List every line of the items below that contains the string "bass", copying each such line in full. Case counts.

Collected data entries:
* start *
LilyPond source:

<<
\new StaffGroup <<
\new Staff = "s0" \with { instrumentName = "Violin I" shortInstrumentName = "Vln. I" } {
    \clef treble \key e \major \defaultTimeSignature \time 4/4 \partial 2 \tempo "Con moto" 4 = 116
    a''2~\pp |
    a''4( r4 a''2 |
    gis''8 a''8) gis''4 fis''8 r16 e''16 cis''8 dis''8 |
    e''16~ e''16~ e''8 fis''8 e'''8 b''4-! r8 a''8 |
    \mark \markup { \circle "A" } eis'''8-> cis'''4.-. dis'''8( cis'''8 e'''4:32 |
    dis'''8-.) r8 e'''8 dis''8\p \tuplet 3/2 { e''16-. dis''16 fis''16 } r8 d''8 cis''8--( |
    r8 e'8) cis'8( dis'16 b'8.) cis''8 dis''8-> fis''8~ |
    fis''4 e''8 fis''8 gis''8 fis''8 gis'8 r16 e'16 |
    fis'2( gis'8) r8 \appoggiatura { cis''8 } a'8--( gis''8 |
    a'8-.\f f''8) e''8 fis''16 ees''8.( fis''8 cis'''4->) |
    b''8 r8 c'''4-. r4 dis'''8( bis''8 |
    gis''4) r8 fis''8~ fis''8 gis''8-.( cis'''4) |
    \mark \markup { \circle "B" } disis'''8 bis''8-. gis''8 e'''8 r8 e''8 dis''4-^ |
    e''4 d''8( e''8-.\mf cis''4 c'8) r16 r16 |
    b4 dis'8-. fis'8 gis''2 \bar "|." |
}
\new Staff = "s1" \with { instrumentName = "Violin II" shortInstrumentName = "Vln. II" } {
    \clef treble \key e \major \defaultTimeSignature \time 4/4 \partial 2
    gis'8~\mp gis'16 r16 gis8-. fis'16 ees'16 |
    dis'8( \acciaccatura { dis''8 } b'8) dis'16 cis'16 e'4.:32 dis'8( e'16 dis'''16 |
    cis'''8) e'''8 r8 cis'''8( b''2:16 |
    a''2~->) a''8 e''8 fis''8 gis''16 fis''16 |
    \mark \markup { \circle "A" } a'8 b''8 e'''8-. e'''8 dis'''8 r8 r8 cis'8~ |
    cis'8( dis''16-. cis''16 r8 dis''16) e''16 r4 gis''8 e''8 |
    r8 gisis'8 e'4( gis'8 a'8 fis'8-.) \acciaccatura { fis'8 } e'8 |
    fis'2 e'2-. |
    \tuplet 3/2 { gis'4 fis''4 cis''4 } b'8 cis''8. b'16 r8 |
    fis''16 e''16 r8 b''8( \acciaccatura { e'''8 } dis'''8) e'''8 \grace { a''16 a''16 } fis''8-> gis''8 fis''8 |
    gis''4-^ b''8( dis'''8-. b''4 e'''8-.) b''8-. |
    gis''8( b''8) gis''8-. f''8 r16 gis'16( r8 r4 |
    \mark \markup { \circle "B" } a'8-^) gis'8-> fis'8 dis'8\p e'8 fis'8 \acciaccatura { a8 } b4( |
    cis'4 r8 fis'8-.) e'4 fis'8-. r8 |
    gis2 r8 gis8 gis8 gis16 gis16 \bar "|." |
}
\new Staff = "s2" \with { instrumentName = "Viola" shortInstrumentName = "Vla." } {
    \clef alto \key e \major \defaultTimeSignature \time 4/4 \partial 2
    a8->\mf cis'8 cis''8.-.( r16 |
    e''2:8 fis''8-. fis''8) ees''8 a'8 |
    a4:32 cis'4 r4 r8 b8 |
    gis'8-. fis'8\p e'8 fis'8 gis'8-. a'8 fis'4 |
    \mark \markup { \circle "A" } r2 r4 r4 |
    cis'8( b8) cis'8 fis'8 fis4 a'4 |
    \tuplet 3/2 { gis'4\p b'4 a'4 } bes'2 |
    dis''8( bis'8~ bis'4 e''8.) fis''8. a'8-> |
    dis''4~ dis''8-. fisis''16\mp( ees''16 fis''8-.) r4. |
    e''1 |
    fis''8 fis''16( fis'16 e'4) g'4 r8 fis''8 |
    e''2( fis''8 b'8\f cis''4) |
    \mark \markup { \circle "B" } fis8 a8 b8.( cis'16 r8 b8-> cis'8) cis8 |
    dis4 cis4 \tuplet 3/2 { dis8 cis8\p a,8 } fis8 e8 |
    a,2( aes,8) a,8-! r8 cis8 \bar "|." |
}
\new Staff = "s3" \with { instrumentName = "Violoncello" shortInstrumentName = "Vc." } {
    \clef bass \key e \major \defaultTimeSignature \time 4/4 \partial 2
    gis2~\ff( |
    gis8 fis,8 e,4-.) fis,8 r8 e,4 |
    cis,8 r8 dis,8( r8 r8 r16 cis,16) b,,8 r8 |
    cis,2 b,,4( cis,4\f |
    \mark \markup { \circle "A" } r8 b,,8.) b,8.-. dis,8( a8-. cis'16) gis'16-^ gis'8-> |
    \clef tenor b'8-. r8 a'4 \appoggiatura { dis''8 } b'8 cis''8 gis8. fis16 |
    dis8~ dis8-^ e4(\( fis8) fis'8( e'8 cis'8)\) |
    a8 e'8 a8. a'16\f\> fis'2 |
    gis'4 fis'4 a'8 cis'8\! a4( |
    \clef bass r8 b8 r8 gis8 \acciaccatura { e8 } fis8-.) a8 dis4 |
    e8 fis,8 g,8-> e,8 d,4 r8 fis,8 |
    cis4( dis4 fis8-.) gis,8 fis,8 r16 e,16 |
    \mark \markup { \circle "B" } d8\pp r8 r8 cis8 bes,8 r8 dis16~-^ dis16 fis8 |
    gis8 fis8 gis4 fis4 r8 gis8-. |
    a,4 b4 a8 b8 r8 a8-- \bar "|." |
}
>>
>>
* end *
### Response to this task
    \clef bass \key e \major \defaultTimeSignature \time 4/4 \partial 2
    \clef bass r8 b8 r8 gis8 \acciaccatura { e8 } fis8-.) a8 dis4 |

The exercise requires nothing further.